_Work task_:
Return the entries below in their exact form, leaving the pictures out.

BEGIN Data in this exercise

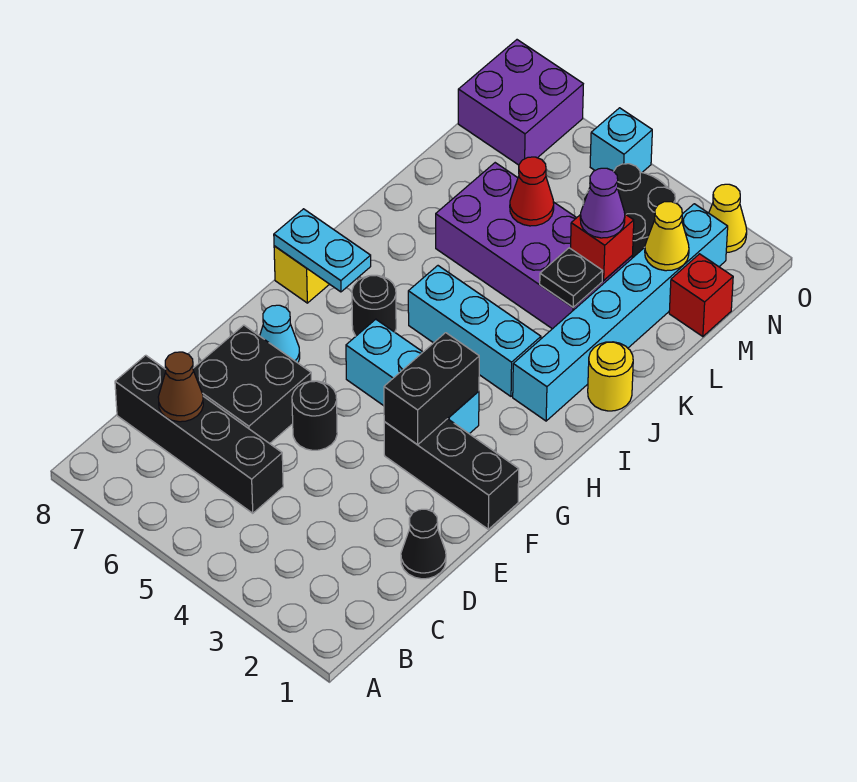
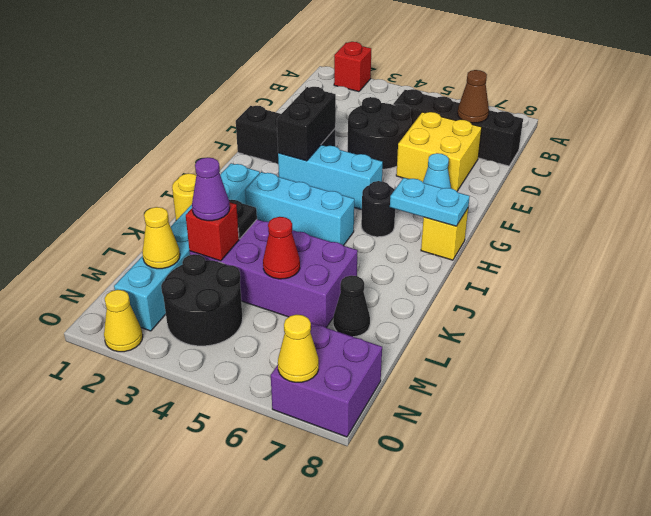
black cone D1 level 1 -> black cone L7 level 1
black brick D6:E7 level 1 -> yellow brick D6:E7 level 1
black round brick E5 level 1 -> black round brick D4:E5 level 1
red brick M1 level 1 -> red brick A2 level 1
cyan brick O5 level 1 -> none
none -> yellow cone O7 level 2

END Data in this exercise

_Result_:
black cone D1 level 1 -> black cone L7 level 1
black brick D6:E7 level 1 -> yellow brick D6:E7 level 1
black round brick E5 level 1 -> black round brick D4:E5 level 1
red brick M1 level 1 -> red brick A2 level 1
cyan brick O5 level 1 -> none
none -> yellow cone O7 level 2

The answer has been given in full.